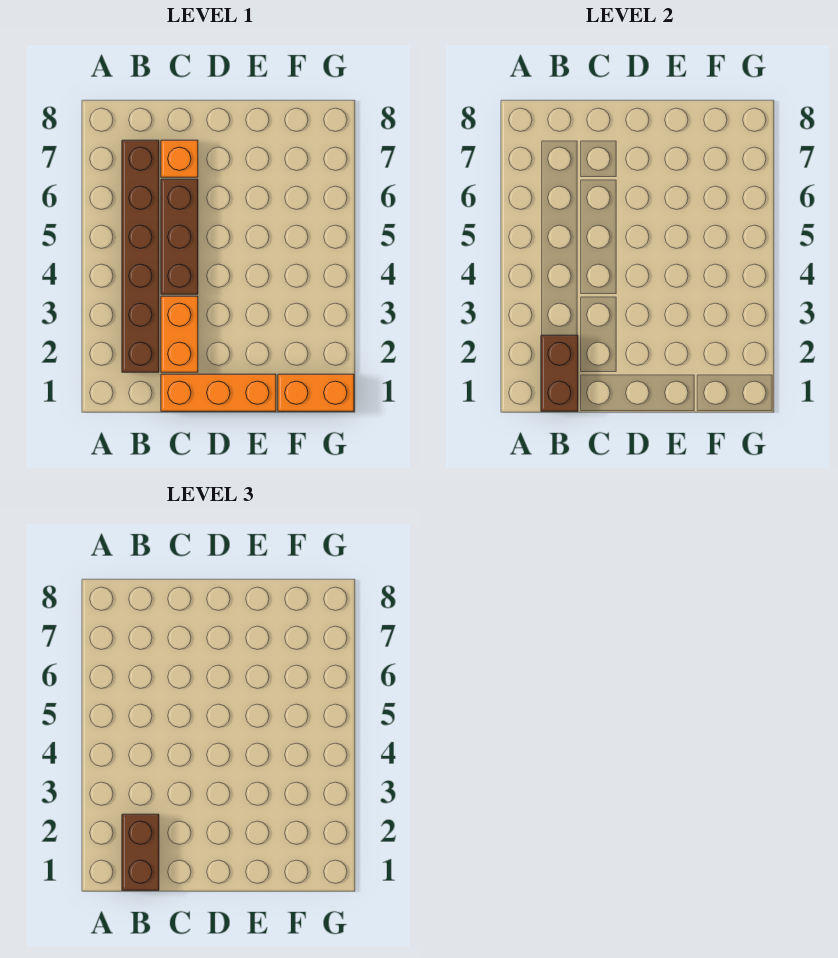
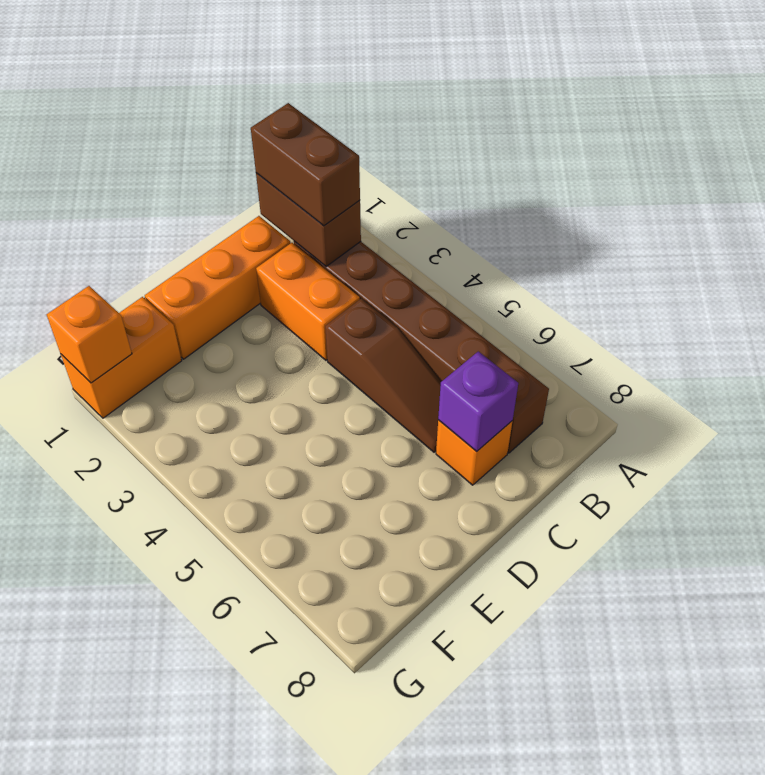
brown brick C4:C6 level 1 -> brown slope C4:C6 level 1 top 4
none -> purple brick C7 level 2
none -> orange brick G1 level 2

###

§ **Required action**
Everything from the line with "none -> purple brick C7 level 2" through the end of the listing, both ends included, needs to be transcribed exactly, with no other lines.

§ **Task answer**
none -> purple brick C7 level 2
none -> orange brick G1 level 2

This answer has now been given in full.